» What this task involves
Reproduce, word for word, the lines in the items below from the line with "Return every road" to the line with "1 (track): [(511,479),(380,437),(274,439),(205,460),(152,511)]", including both of those lines.

Items from a data source:
— START —

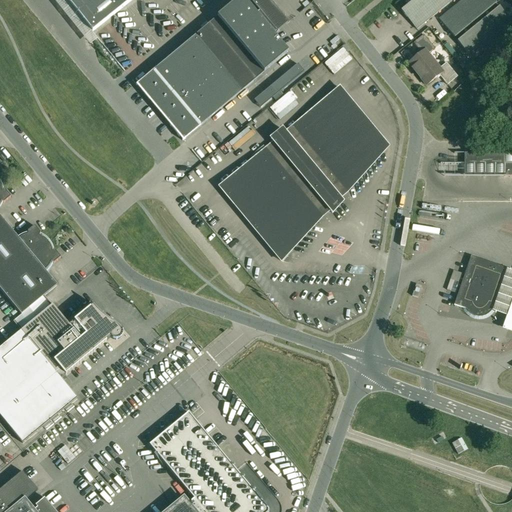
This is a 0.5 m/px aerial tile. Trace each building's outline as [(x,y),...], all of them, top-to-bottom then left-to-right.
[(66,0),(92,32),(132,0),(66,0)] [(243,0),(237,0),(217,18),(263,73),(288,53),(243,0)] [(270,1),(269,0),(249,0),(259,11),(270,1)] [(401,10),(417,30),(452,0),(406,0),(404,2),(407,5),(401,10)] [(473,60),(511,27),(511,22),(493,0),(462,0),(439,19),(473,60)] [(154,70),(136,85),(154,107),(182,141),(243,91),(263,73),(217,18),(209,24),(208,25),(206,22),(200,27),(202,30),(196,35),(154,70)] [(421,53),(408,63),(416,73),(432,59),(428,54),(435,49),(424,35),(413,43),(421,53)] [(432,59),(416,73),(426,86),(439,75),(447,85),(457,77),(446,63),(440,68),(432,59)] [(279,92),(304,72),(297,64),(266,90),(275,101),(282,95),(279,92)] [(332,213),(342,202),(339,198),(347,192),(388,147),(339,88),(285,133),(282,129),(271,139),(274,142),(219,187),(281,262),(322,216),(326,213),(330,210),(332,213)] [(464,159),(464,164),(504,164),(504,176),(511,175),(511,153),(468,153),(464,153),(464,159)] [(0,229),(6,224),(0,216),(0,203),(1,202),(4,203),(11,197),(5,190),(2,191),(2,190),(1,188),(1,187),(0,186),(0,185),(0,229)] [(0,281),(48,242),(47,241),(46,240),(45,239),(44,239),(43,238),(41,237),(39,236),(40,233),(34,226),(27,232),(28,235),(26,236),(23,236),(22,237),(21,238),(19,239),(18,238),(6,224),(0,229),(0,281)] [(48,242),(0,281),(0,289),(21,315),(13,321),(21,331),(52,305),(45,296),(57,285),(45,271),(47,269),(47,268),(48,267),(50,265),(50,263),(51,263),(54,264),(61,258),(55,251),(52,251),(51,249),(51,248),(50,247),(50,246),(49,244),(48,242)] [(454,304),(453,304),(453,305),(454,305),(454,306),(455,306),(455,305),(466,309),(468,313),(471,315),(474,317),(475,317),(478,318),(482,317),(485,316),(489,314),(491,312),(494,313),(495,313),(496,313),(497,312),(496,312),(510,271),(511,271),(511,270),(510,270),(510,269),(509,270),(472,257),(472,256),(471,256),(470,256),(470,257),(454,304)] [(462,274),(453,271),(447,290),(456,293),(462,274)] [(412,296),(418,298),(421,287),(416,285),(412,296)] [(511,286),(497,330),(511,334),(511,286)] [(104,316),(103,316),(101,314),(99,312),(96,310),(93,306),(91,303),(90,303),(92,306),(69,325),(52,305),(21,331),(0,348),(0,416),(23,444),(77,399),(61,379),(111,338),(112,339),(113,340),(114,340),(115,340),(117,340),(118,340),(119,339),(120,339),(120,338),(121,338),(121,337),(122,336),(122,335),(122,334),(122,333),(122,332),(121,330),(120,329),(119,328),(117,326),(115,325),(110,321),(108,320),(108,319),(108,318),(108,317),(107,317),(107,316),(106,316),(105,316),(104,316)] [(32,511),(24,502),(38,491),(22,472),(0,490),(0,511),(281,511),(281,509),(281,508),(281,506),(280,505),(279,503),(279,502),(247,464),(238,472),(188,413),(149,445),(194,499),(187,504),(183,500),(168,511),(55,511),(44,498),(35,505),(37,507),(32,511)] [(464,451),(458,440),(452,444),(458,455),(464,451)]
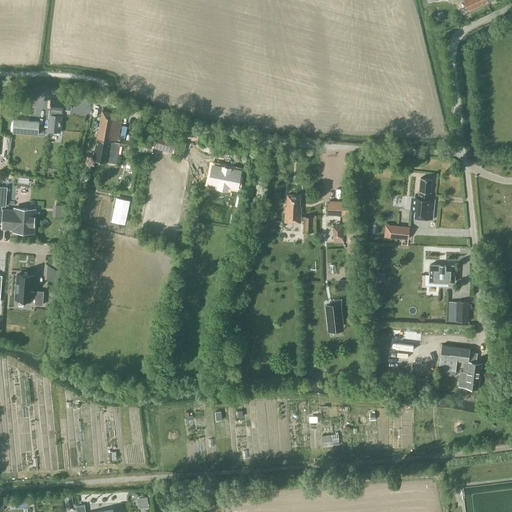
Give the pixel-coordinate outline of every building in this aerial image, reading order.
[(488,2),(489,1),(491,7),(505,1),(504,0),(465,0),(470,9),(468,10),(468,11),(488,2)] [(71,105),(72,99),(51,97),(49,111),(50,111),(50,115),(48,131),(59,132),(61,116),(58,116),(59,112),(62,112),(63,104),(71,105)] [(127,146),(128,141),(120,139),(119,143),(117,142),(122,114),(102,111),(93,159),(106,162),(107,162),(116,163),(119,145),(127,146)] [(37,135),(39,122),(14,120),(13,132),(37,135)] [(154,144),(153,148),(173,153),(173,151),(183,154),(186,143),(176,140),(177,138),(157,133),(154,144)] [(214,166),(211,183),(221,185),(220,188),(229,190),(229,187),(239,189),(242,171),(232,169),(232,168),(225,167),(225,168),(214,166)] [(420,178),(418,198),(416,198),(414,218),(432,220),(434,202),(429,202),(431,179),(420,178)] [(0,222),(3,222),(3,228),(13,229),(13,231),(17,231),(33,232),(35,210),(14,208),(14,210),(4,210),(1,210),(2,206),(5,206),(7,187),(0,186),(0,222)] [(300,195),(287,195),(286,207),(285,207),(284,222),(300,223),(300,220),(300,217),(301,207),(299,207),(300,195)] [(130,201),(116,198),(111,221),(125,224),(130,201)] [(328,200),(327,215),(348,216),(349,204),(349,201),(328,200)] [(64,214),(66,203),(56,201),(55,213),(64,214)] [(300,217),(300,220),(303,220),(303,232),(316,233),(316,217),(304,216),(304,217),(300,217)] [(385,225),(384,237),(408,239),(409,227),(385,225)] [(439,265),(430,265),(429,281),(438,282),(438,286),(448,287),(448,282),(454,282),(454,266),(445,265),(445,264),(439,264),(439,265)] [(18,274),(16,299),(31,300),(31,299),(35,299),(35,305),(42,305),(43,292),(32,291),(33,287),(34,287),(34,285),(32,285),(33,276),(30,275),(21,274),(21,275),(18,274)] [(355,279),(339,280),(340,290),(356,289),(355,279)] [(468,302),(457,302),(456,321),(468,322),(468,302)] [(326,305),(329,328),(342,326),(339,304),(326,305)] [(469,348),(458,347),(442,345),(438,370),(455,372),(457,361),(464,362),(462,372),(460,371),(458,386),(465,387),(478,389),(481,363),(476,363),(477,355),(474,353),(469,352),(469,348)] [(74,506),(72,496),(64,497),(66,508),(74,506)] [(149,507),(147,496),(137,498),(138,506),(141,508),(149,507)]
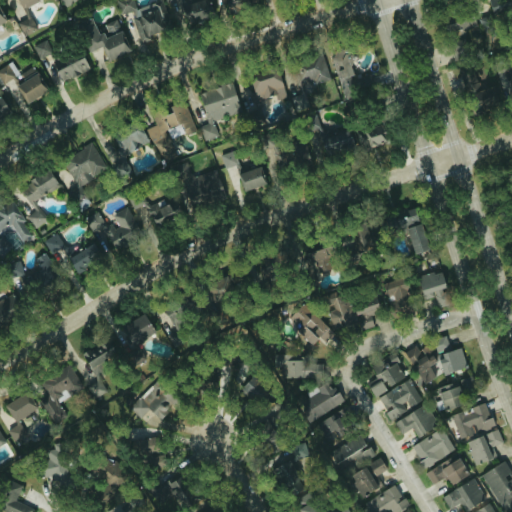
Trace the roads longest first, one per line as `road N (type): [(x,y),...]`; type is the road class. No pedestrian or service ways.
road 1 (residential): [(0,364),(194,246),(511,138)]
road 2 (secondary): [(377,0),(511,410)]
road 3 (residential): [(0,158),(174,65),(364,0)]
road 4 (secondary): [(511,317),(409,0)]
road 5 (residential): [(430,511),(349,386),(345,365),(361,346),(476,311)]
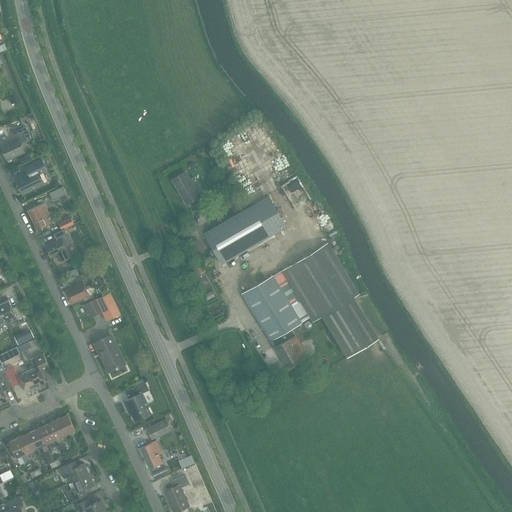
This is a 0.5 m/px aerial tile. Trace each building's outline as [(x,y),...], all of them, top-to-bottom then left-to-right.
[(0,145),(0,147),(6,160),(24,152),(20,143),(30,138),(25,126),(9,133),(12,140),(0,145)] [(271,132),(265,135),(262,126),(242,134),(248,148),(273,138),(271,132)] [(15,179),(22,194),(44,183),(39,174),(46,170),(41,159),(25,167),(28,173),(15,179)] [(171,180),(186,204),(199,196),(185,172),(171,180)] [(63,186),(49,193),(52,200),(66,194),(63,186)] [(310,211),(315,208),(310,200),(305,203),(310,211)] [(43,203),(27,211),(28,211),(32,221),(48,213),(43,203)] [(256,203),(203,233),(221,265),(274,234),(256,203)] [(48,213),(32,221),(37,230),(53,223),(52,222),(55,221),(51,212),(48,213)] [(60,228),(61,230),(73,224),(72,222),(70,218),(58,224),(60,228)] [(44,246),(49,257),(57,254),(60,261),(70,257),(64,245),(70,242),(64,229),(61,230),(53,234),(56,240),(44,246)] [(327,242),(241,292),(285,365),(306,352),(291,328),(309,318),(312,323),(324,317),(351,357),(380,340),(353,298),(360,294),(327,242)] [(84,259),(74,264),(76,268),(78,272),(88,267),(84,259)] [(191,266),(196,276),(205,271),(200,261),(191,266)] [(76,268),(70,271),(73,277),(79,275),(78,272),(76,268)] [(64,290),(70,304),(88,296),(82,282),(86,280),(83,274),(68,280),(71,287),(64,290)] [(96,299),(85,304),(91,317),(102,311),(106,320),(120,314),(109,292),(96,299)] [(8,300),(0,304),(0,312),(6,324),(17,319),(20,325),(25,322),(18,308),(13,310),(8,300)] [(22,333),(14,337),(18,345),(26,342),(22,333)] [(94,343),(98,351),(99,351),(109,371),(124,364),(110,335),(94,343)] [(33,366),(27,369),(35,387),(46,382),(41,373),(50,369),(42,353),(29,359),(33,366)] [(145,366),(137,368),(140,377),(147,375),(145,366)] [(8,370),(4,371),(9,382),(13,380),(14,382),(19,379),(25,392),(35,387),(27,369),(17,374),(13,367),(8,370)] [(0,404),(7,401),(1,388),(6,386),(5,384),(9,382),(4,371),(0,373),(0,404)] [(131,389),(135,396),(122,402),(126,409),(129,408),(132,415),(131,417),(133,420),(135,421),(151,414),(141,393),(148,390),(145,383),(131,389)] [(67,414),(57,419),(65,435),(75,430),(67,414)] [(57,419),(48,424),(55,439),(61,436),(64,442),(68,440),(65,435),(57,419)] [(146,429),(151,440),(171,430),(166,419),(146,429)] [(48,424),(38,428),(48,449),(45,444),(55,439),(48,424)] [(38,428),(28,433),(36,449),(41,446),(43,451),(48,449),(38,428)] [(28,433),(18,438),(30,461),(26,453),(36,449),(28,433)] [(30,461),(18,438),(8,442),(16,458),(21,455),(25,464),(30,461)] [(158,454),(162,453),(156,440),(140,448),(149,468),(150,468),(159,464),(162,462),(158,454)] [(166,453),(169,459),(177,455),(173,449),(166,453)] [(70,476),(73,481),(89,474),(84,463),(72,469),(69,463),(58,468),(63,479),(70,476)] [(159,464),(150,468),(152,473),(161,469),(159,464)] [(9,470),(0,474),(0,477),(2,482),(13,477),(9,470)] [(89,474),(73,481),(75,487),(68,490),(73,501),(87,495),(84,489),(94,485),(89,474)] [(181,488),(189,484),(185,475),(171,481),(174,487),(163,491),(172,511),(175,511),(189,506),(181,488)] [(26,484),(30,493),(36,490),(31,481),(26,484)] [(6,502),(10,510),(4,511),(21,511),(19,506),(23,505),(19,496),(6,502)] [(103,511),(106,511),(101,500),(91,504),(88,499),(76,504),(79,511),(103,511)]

— END —
— START —

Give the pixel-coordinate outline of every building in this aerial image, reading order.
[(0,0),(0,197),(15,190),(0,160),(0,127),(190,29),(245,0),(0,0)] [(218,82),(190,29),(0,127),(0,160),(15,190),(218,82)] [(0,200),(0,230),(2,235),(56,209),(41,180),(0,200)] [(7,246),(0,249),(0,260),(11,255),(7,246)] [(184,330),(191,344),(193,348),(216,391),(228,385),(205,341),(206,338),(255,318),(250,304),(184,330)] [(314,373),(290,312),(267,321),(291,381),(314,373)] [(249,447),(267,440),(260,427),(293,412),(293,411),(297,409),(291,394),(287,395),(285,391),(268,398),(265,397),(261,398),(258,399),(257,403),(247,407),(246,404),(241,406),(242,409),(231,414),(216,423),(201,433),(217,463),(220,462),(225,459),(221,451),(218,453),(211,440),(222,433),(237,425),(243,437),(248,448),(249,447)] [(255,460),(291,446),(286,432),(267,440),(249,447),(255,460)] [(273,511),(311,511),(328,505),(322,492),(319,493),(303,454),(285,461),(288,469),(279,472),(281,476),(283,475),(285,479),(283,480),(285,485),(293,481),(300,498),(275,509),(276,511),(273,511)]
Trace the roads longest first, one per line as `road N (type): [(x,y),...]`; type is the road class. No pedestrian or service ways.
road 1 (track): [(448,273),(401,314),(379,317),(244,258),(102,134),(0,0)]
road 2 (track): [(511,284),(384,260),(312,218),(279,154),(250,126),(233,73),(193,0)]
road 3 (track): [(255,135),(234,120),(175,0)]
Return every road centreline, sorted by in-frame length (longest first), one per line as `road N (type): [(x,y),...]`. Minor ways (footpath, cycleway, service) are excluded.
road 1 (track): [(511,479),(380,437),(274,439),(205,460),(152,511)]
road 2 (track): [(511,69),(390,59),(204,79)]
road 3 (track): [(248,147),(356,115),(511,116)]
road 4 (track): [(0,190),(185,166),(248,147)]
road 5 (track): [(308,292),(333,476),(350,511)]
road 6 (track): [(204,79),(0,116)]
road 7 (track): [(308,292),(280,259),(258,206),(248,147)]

— END —

» Answer below
Return every road centreline, sorted by in-frame length (longest first), one per line as `road N (type): [(x,y),...]`. Minor ways (footpath, cycleway, service) are excluded.
road 1 (track): [(511,479),(380,437),(274,439),(205,460),(152,511)]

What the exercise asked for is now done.